===== Given information
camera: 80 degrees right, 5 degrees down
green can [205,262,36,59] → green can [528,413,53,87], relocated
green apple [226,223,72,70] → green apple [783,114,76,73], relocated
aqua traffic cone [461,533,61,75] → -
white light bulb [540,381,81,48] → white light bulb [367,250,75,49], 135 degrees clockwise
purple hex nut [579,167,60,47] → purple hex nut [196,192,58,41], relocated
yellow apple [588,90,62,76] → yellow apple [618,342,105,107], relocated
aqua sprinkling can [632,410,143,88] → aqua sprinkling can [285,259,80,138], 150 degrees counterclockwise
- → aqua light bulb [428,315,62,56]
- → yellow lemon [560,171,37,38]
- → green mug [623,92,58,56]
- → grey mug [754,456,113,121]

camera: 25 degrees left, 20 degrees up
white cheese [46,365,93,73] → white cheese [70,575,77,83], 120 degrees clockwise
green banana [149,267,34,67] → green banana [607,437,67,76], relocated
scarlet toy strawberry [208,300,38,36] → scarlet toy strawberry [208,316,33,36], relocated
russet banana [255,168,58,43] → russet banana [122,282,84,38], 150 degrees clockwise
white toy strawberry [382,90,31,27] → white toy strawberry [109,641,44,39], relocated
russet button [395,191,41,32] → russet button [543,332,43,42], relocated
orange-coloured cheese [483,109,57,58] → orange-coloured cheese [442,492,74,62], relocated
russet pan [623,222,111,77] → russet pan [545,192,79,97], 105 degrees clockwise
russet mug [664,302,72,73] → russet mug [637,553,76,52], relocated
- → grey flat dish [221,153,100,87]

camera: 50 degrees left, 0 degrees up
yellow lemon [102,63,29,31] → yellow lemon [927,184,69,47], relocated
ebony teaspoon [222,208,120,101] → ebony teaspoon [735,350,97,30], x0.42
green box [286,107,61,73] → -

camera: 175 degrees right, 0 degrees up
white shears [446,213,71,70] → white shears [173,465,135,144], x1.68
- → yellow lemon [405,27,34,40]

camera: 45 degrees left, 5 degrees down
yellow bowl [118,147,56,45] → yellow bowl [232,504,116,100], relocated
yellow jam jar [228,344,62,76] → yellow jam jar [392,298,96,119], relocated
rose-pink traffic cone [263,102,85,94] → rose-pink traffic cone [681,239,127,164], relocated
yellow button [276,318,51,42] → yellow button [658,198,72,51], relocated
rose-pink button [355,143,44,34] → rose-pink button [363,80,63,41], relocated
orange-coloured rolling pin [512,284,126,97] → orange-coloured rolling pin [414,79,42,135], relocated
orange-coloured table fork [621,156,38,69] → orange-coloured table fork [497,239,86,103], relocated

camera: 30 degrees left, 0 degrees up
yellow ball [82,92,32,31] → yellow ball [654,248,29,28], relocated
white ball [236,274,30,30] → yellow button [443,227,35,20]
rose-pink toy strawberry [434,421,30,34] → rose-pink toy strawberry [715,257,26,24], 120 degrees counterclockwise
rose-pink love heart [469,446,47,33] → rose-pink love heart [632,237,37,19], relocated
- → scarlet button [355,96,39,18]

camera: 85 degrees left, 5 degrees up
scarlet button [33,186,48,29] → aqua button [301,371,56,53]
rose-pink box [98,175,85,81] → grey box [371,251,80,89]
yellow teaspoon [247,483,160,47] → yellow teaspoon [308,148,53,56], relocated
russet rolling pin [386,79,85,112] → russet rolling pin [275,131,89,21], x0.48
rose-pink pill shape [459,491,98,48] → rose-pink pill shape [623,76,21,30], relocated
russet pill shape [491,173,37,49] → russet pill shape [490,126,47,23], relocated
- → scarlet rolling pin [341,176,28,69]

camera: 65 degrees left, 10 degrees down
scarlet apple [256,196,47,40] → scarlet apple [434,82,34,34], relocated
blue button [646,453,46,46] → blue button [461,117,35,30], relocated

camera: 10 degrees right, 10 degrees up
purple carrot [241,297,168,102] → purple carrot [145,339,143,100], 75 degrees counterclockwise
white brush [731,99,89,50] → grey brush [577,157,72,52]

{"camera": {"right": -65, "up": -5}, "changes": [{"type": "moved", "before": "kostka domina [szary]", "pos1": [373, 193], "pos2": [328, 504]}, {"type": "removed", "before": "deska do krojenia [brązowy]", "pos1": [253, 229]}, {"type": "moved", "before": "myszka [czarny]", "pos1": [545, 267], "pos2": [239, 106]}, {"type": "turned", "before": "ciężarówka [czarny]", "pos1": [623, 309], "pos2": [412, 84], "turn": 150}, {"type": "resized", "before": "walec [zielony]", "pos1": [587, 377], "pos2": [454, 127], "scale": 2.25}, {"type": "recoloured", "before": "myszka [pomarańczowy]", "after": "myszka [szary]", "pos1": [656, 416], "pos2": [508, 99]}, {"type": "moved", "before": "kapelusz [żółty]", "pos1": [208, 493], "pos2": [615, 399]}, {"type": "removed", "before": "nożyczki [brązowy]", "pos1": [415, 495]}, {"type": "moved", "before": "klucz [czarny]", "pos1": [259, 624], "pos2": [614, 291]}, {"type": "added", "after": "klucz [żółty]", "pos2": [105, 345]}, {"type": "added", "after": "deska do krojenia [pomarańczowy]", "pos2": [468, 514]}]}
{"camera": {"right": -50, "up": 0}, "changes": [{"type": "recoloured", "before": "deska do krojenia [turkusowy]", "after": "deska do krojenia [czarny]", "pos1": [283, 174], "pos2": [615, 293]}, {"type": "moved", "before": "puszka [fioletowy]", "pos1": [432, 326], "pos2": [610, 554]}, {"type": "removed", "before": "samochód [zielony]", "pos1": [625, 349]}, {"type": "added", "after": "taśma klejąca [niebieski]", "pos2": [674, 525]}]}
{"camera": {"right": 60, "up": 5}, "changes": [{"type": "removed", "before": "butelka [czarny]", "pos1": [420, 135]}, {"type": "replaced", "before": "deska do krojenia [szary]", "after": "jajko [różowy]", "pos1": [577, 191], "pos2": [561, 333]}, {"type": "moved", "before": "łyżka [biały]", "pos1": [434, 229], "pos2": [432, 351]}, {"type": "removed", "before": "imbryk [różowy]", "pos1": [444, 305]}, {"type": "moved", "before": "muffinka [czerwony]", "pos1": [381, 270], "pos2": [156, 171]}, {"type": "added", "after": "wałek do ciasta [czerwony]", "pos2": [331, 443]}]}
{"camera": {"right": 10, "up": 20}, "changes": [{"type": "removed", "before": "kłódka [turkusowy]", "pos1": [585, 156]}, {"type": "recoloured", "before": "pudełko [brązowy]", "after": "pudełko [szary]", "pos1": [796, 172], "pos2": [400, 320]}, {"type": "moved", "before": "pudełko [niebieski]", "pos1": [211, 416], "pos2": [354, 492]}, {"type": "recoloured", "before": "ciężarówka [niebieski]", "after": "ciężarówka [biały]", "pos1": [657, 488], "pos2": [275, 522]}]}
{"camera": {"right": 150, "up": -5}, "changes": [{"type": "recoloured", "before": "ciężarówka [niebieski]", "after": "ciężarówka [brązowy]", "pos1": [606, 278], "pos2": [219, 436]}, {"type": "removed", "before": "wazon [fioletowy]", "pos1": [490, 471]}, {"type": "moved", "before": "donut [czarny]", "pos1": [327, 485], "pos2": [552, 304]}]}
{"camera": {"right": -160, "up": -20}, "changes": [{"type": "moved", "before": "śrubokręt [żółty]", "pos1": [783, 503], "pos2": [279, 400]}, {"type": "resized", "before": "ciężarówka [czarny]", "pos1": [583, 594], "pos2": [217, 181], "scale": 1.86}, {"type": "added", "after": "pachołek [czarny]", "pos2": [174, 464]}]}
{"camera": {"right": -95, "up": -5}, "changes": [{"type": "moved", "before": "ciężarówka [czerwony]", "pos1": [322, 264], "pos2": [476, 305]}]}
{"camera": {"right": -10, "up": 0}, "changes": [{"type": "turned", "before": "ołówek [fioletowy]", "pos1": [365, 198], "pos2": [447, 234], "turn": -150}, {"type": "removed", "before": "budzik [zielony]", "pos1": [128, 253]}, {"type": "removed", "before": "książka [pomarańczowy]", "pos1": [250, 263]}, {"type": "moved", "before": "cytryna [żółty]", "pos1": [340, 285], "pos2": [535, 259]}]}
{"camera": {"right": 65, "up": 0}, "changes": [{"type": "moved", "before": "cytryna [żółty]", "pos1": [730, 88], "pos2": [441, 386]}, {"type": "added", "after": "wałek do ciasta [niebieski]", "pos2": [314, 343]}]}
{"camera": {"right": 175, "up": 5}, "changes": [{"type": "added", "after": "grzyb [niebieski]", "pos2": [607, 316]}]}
==========
- Task description: Report how many lines in the data include the word "light", and give nothing but the count.

- Reply: 2